**Input records**
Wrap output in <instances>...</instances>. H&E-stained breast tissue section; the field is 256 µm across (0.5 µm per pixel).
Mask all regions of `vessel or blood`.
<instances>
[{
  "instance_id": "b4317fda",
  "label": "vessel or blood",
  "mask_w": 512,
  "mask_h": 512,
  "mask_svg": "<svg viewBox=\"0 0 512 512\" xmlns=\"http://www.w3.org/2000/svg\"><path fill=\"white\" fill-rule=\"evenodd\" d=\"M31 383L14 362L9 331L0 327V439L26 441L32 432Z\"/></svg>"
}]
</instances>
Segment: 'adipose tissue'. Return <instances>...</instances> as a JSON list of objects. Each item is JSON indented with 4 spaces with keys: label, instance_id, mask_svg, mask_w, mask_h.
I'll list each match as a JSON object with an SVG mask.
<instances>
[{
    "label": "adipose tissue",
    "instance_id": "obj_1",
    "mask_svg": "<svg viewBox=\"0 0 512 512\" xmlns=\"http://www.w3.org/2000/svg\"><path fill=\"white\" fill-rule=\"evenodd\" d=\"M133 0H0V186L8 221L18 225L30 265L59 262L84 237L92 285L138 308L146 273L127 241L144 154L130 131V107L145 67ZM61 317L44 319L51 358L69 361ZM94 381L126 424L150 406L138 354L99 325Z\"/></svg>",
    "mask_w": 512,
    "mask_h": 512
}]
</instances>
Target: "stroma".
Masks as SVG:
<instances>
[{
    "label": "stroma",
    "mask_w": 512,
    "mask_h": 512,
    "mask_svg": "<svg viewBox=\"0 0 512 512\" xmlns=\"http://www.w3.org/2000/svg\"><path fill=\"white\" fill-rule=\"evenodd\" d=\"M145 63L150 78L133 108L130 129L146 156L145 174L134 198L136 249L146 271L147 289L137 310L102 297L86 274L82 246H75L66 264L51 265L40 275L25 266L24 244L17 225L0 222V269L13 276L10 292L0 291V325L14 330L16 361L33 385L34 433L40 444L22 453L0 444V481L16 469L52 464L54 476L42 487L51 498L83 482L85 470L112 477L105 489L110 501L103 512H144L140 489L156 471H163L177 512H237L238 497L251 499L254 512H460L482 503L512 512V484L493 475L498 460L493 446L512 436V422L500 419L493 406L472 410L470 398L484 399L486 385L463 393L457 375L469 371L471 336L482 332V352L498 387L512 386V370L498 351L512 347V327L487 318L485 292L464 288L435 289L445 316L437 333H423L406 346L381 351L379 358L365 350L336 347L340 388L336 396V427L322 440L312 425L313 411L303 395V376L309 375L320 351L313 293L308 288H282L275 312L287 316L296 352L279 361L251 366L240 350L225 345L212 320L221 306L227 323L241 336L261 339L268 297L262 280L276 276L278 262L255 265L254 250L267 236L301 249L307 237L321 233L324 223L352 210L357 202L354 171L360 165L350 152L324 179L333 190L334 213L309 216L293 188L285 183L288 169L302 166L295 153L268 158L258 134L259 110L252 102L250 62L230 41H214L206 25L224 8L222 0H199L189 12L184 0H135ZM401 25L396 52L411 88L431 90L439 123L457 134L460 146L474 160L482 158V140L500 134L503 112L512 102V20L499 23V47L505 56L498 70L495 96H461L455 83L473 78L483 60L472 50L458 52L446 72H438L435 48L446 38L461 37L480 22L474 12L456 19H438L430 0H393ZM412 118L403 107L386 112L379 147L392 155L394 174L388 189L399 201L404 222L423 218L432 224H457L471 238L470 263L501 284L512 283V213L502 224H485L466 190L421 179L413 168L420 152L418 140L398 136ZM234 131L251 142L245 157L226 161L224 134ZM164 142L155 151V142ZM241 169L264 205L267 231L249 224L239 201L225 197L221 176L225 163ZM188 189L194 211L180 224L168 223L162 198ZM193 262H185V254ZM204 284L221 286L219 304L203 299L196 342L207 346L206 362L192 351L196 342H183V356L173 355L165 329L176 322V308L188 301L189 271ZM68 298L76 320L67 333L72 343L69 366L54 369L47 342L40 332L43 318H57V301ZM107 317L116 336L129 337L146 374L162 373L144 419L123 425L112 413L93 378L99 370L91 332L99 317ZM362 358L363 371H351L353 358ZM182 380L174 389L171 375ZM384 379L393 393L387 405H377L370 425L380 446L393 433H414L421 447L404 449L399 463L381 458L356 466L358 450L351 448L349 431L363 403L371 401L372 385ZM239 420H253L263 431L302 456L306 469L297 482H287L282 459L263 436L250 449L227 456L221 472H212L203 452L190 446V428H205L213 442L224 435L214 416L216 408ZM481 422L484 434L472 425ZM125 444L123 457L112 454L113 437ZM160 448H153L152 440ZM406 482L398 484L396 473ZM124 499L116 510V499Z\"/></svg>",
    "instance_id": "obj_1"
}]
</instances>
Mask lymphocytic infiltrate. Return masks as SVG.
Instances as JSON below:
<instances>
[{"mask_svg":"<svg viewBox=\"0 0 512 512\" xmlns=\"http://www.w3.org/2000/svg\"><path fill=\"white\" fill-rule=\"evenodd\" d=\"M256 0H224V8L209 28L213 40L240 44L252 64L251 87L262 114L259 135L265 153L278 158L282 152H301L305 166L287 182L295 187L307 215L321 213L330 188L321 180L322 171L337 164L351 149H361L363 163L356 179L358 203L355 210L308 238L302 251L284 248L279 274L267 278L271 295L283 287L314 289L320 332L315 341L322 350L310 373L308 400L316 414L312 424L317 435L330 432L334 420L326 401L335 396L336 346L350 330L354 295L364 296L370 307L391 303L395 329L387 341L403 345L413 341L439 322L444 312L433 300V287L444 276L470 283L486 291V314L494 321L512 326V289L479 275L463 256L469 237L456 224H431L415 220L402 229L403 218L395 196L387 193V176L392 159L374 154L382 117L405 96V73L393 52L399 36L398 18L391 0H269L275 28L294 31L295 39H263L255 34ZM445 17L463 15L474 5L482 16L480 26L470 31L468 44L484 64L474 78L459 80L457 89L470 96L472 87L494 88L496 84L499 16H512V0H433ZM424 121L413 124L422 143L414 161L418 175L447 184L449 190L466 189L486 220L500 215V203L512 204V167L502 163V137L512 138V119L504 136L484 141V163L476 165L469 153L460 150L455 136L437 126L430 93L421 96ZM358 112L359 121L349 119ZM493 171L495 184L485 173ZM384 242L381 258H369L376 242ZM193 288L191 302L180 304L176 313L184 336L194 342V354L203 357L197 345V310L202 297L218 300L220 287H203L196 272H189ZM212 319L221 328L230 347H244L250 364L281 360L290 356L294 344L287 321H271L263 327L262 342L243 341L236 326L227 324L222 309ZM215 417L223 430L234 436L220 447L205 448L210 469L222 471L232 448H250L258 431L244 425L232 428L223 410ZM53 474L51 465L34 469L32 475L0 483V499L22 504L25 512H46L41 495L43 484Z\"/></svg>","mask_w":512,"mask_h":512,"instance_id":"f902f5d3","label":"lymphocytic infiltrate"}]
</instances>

**Problem details**
Look for the word "adipose" in every line of the listing and copy the lines that have it.

**Task output**
Segment: 'adipose tissue'. Return <instances>...</instances> as a JSON list of objects. Each item is JSON indented with 4 spaces with keys: label, instance_id, mask_svg, mask_w, mask_h.
    "label": "adipose tissue",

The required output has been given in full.